> _Written task_
Could you reproduce the material below with "center point" renamed to "midpoint" everywhere it occurs, keeping everything else the same?

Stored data
● ● ● ● ● ● ●
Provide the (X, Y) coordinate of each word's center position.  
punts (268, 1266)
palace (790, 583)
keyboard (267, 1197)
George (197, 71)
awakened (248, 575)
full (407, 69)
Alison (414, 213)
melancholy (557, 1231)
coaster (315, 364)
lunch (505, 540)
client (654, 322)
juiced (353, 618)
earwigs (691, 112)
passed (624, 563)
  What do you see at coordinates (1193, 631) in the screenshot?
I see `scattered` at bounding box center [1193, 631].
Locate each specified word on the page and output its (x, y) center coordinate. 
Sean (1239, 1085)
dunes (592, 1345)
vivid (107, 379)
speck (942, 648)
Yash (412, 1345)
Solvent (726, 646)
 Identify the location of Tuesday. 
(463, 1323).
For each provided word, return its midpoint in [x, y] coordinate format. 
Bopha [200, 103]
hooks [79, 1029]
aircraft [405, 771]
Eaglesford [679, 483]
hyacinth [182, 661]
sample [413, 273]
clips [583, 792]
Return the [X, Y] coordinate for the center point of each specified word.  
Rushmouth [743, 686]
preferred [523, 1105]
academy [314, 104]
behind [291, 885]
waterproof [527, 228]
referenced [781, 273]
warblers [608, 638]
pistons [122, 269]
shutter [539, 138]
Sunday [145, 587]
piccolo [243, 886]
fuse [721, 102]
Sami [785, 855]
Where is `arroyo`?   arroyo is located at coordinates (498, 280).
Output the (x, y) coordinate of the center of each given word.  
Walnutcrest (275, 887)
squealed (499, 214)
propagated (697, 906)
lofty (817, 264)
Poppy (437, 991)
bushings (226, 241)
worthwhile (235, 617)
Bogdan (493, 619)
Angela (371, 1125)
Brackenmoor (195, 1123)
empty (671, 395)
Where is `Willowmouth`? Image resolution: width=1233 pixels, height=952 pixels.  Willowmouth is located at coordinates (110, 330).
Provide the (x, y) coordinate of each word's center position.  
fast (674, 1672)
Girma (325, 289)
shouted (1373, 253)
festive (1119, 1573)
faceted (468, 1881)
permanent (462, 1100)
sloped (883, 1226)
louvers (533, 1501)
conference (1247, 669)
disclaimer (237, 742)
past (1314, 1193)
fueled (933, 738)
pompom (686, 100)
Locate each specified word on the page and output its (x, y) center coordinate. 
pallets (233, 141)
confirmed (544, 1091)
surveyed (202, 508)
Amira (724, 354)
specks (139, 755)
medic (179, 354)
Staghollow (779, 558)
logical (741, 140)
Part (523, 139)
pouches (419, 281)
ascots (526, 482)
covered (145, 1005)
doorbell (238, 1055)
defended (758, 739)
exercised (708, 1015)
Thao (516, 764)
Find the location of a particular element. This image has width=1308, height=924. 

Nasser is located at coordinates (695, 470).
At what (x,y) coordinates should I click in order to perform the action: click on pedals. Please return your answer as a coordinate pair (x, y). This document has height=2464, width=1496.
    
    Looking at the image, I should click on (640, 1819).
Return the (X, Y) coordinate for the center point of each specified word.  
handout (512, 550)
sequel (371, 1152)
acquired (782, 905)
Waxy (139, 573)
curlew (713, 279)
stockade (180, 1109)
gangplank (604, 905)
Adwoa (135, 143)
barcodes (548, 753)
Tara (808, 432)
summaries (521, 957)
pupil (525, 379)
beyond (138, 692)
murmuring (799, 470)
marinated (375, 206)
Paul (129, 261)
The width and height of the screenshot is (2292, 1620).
● ● ● ● ● ● ●
> _Expected answer_
Provide the (X, Y) coordinate of each word's center position.  
punts (268, 1266)
palace (790, 583)
keyboard (267, 1197)
George (197, 71)
awakened (248, 575)
full (407, 69)
Alison (414, 213)
melancholy (557, 1231)
coaster (315, 364)
lunch (505, 540)
client (654, 322)
juiced (353, 618)
earwigs (691, 112)
passed (624, 563)
  What do you see at coordinates (1193, 631) in the screenshot?
I see `scattered` at bounding box center [1193, 631].
Locate each specified word on the page and output its (x, y) center coordinate. 
Sean (1239, 1085)
dunes (592, 1345)
vivid (107, 379)
speck (942, 648)
Yash (412, 1345)
Solvent (726, 646)
 Identify the location of Tuesday. 
(463, 1323).
For each provided word, return its midpoint in [x, y] coordinate format. 
Bopha [200, 103]
hooks [79, 1029]
aircraft [405, 771]
Eaglesford [679, 483]
hyacinth [182, 661]
sample [413, 273]
clips [583, 792]
Return the [X, Y] coordinate for the midpoint of each specified word.  
Rushmouth [743, 686]
preferred [523, 1105]
academy [314, 104]
behind [291, 885]
waterproof [527, 228]
referenced [781, 273]
warblers [608, 638]
pistons [122, 269]
shutter [539, 138]
Sunday [145, 587]
piccolo [243, 886]
fuse [721, 102]
Sami [785, 855]
Where is `arroyo`?   arroyo is located at coordinates (498, 280).
Output the (x, y) coordinate of the center of each given word.  
Walnutcrest (275, 887)
squealed (499, 214)
propagated (697, 906)
lofty (817, 264)
Poppy (437, 991)
bushings (226, 241)
worthwhile (235, 617)
Bogdan (493, 619)
Angela (371, 1125)
Brackenmoor (195, 1123)
empty (671, 395)
Where is `Willowmouth`? Image resolution: width=1233 pixels, height=952 pixels.  Willowmouth is located at coordinates (110, 330).
Provide the (x, y) coordinate of each word's center position.  
fast (674, 1672)
Girma (325, 289)
shouted (1373, 253)
festive (1119, 1573)
faceted (468, 1881)
permanent (462, 1100)
sloped (883, 1226)
louvers (533, 1501)
conference (1247, 669)
disclaimer (237, 742)
past (1314, 1193)
fueled (933, 738)
pompom (686, 100)
Locate each specified word on the page and output its (x, y) center coordinate. 
pallets (233, 141)
confirmed (544, 1091)
surveyed (202, 508)
Amira (724, 354)
specks (139, 755)
medic (179, 354)
Staghollow (779, 558)
logical (741, 140)
Part (523, 139)
pouches (419, 281)
ascots (526, 482)
covered (145, 1005)
doorbell (238, 1055)
defended (758, 739)
exercised (708, 1015)
Thao (516, 764)
Find the location of a particular element. This image has width=1308, height=924. 

Nasser is located at coordinates (695, 470).
At what (x,y) coordinates should I click in order to perform the action: click on pedals. Please return your answer as a coordinate pair (x, y). This document has height=2464, width=1496.
    
    Looking at the image, I should click on (640, 1819).
Return the (X, Y) coordinate for the midpoint of each specified word.  
handout (512, 550)
sequel (371, 1152)
acquired (782, 905)
Waxy (139, 573)
curlew (713, 279)
stockade (180, 1109)
gangplank (604, 905)
Adwoa (135, 143)
barcodes (548, 753)
Tara (808, 432)
summaries (521, 957)
pupil (525, 379)
beyond (138, 692)
murmuring (799, 470)
marinated (375, 206)
Paul (129, 261)
The width and height of the screenshot is (2292, 1620).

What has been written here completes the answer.